**What to do**
Your copy should start at the line with "P1 pin 3: IND -> 0V" and end at the line with "U5 pin TXD: CANH -> U1/PB2" in the data below. Transcribe only those lines, exactly, pictures excluded.

═════ The data

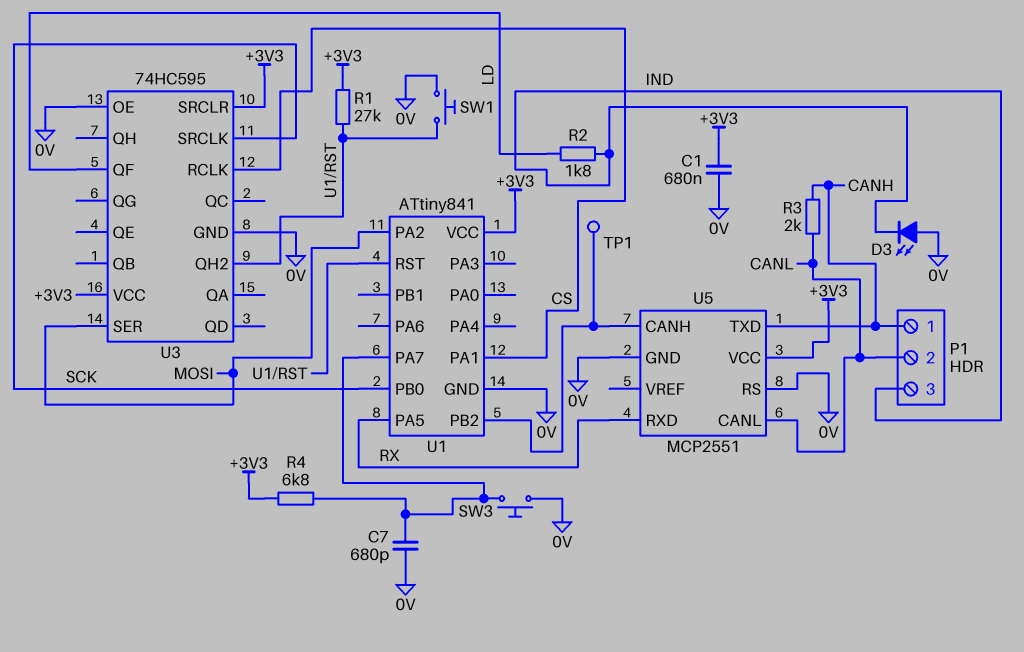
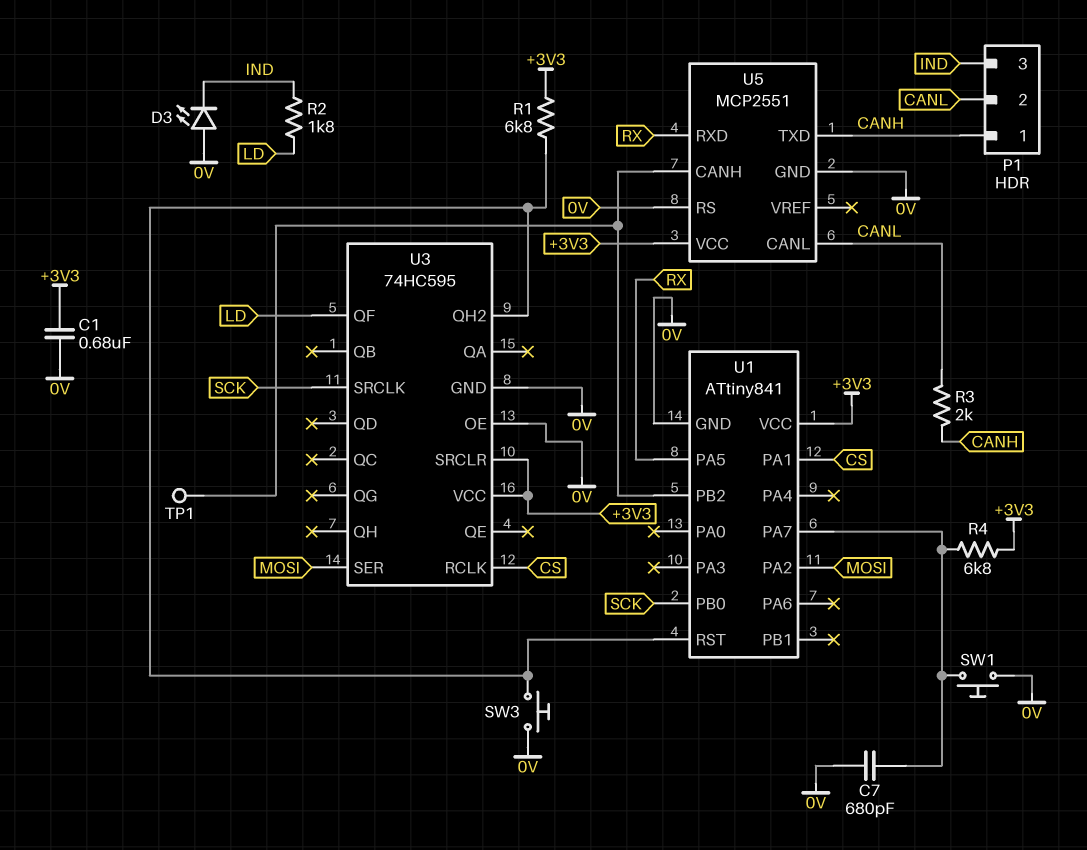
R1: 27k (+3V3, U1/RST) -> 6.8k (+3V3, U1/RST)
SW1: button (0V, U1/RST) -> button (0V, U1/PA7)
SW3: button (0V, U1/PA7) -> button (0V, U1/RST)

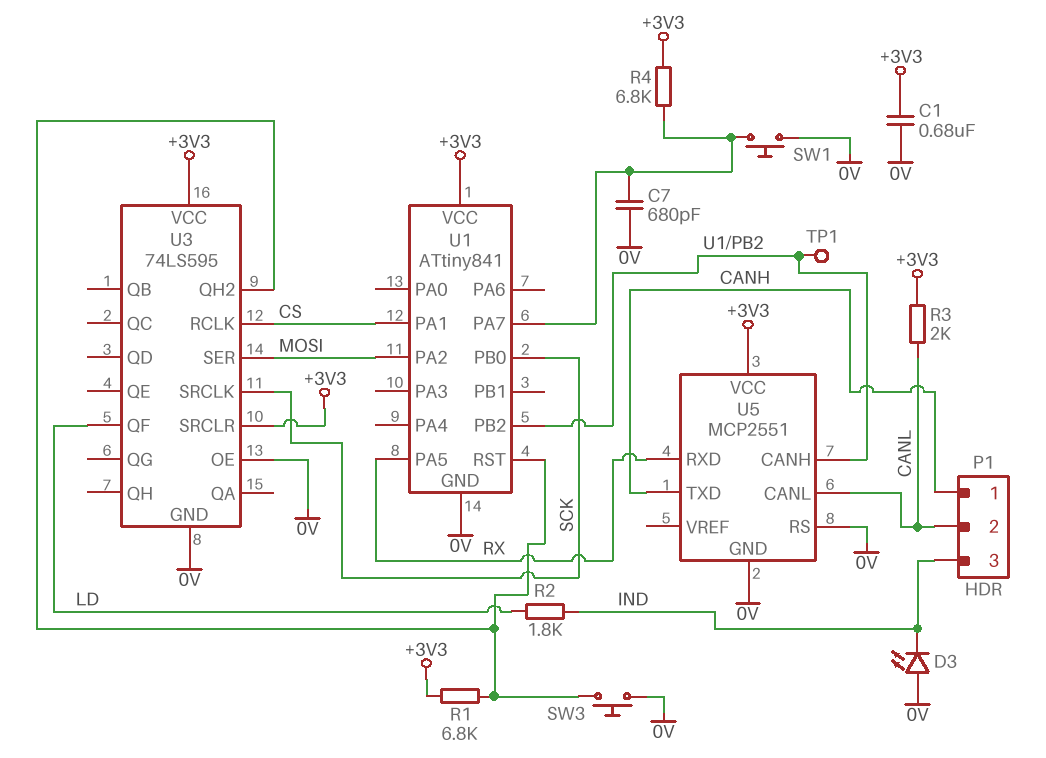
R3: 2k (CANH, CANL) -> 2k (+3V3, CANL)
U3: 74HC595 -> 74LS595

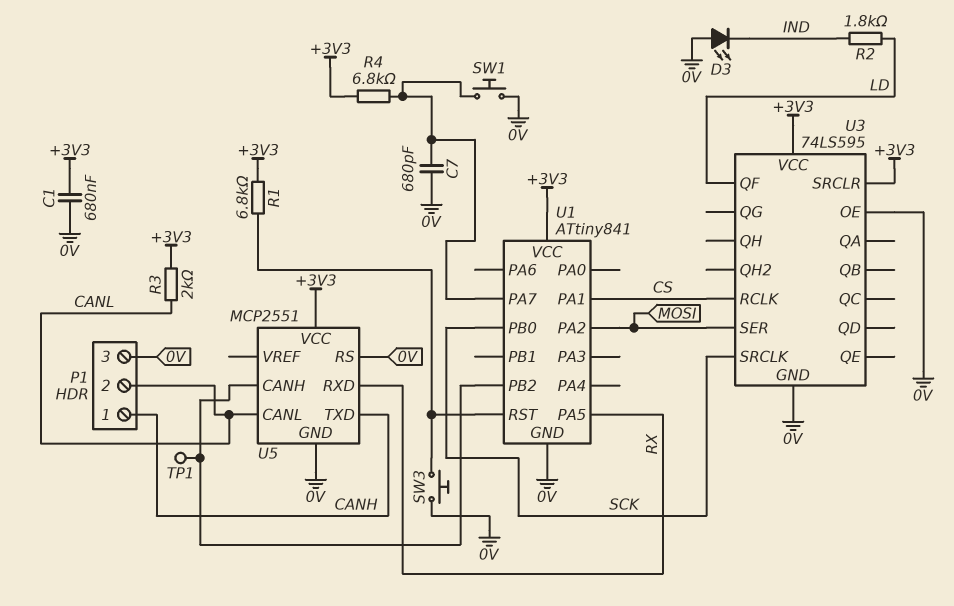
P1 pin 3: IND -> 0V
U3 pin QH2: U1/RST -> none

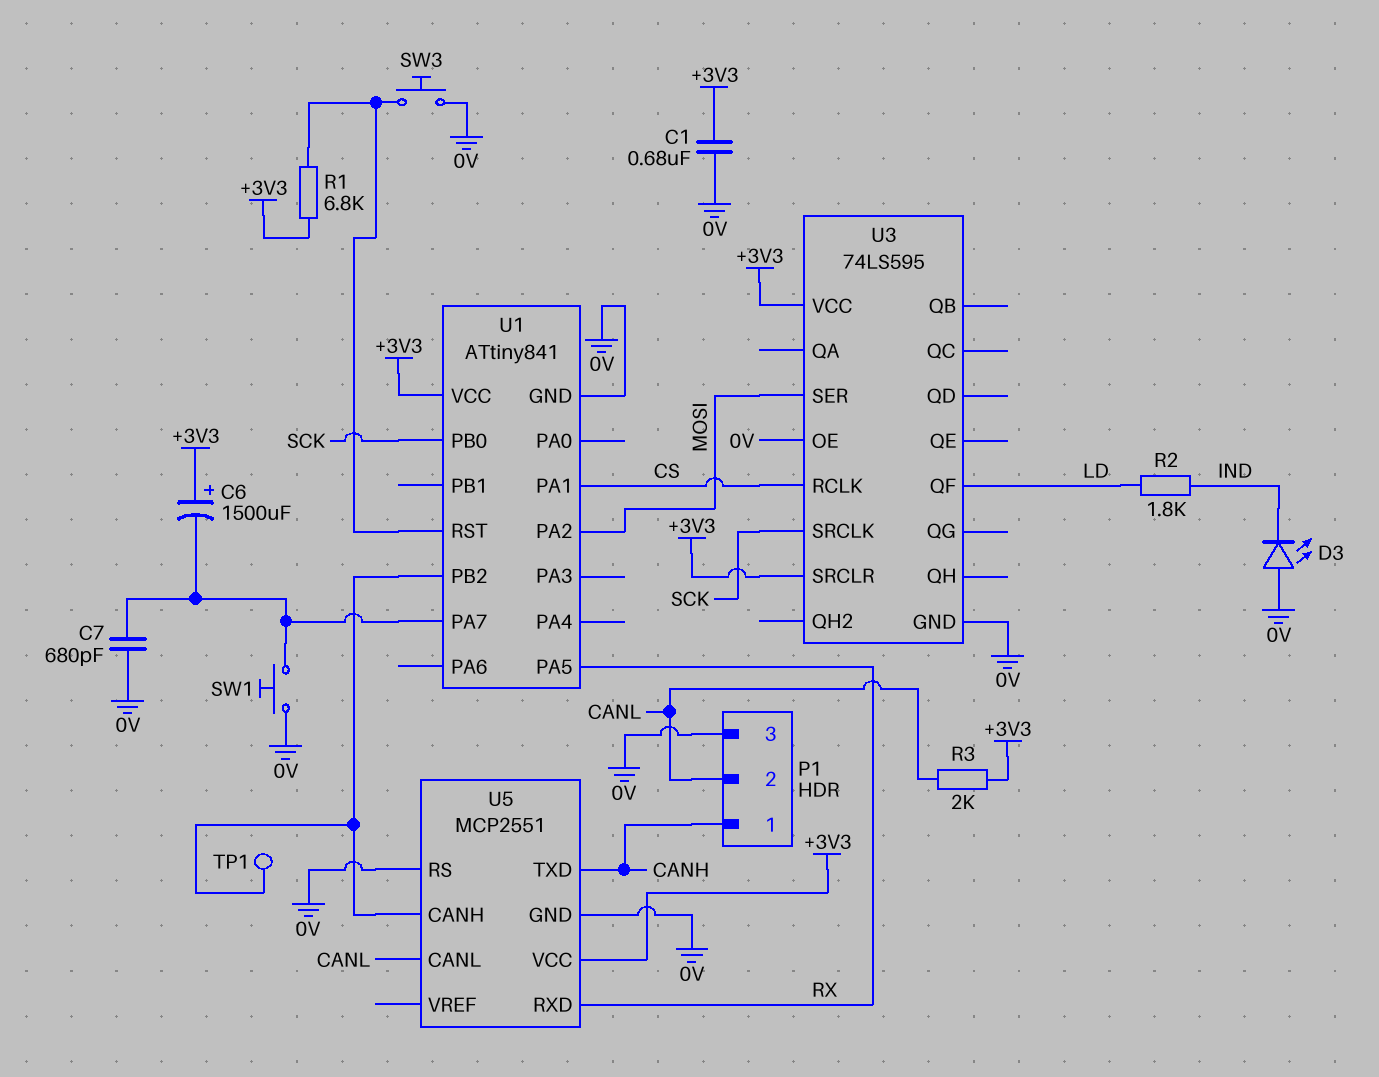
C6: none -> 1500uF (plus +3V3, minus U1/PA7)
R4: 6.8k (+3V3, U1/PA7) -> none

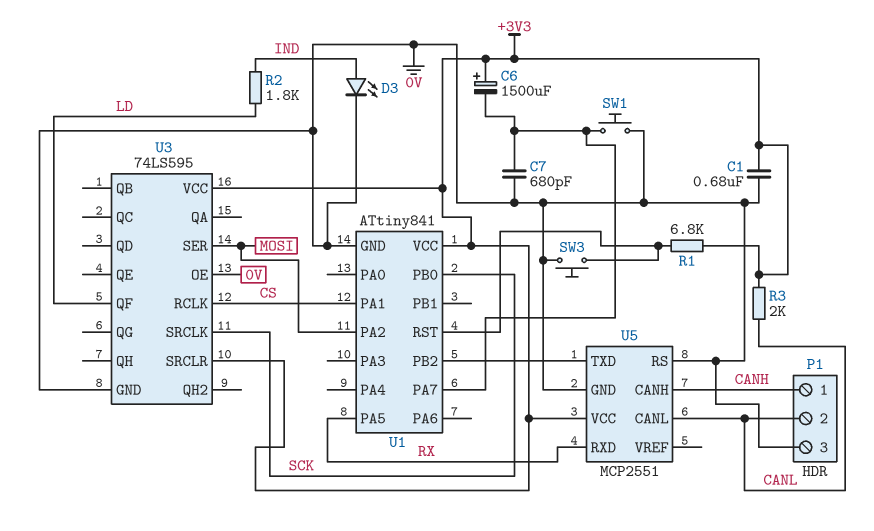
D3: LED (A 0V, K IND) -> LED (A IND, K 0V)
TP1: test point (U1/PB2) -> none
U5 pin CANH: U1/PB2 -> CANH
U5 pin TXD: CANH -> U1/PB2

══════════
═════ The data

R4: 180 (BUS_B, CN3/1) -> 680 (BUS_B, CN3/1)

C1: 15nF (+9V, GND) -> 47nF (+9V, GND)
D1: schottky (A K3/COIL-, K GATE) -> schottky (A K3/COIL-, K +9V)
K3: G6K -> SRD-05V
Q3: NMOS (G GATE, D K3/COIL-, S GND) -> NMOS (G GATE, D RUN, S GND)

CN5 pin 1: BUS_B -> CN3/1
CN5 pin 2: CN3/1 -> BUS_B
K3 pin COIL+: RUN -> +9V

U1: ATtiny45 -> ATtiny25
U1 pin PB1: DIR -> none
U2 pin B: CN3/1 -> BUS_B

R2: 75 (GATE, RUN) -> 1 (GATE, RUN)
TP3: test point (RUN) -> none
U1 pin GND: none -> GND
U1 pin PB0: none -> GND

══════════

**Response below**
P1 pin 3: IND -> 0V
U3 pin QH2: U1/RST -> none

C6: none -> 1500uF (plus +3V3, minus U1/PA7)
R4: 6.8k (+3V3, U1/PA7) -> none

D3: LED (A 0V, K IND) -> LED (A IND, K 0V)
TP1: test point (U1/PB2) -> none
U5 pin CANH: U1/PB2 -> CANH
U5 pin TXD: CANH -> U1/PB2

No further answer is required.